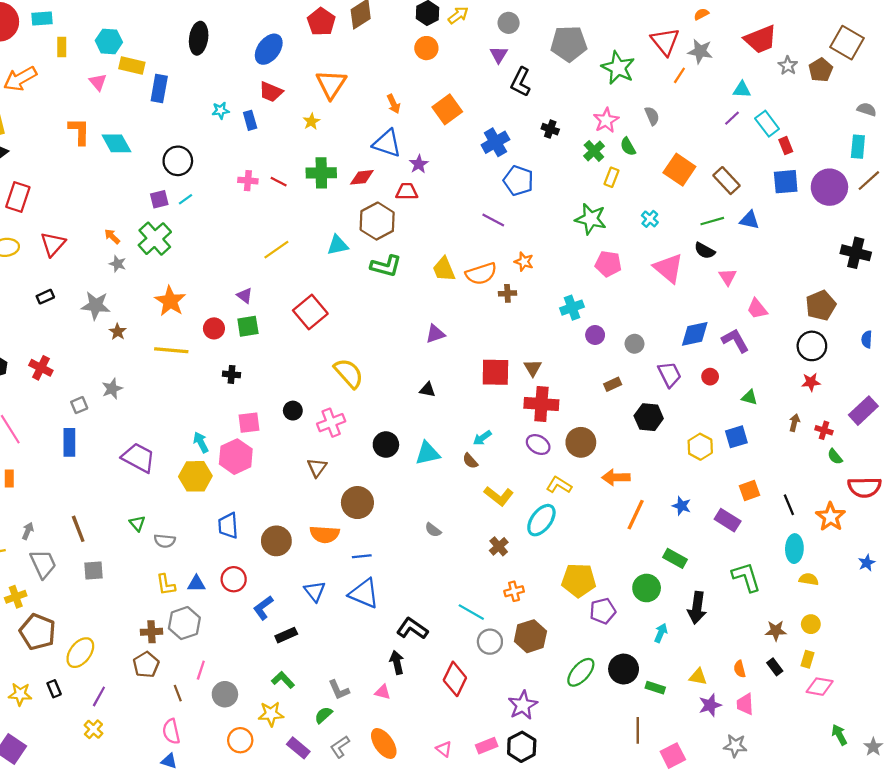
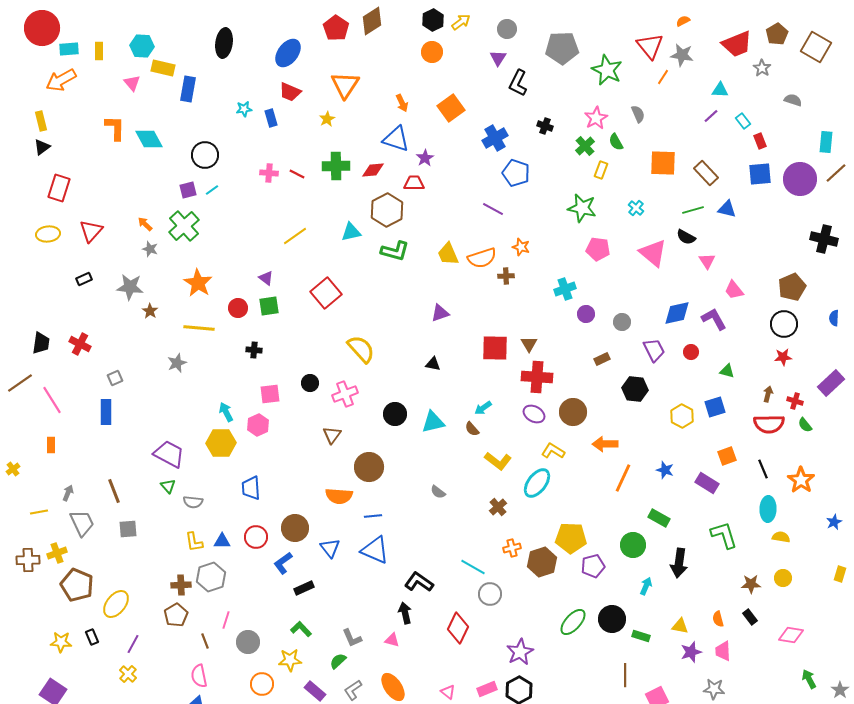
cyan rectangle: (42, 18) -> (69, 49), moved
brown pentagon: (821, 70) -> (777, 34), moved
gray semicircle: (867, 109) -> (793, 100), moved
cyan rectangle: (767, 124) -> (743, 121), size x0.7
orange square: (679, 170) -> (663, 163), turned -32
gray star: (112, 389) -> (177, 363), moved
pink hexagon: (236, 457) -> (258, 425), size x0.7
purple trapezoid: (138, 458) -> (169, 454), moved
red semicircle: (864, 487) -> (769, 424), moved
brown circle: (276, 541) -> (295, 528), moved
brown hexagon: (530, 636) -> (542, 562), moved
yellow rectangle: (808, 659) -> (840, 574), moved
====
* **WORK REQUEST**: Although the records hold pictures, return only what remains, word for word.

* **ANSWER TO THE EXERCISE**:
cyan rectangle: (42, 18) -> (69, 49), moved
brown pentagon: (821, 70) -> (777, 34), moved
gray semicircle: (867, 109) -> (793, 100), moved
cyan rectangle: (767, 124) -> (743, 121), size x0.7
orange square: (679, 170) -> (663, 163), turned -32
gray star: (112, 389) -> (177, 363), moved
pink hexagon: (236, 457) -> (258, 425), size x0.7
purple trapezoid: (138, 458) -> (169, 454), moved
red semicircle: (864, 487) -> (769, 424), moved
brown circle: (276, 541) -> (295, 528), moved
brown hexagon: (530, 636) -> (542, 562), moved
yellow rectangle: (808, 659) -> (840, 574), moved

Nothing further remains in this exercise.